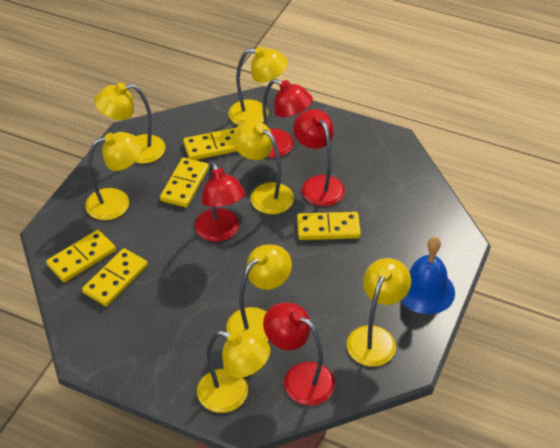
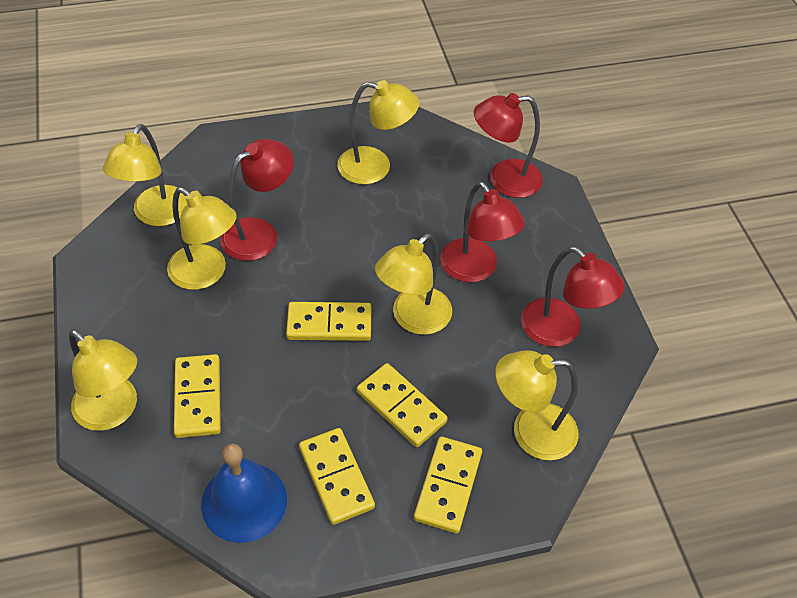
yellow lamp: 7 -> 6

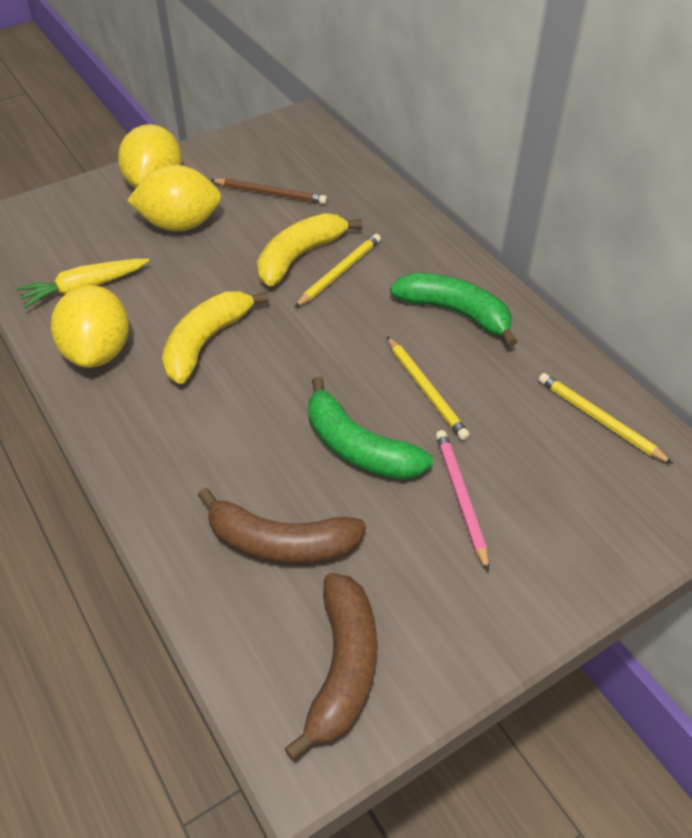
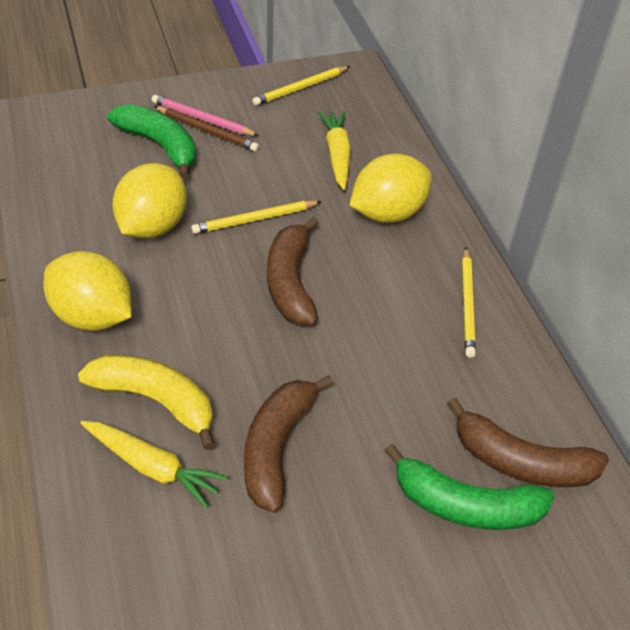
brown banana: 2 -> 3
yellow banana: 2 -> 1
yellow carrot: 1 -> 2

*WHAT IS NEEDED*:
Print the listing above in full, exactly as written. Omit any pictures.

*EXERCISE ANSWER*:
yellow lamp: 7 -> 6

brown banana: 2 -> 3
yellow banana: 2 -> 1
yellow carrot: 1 -> 2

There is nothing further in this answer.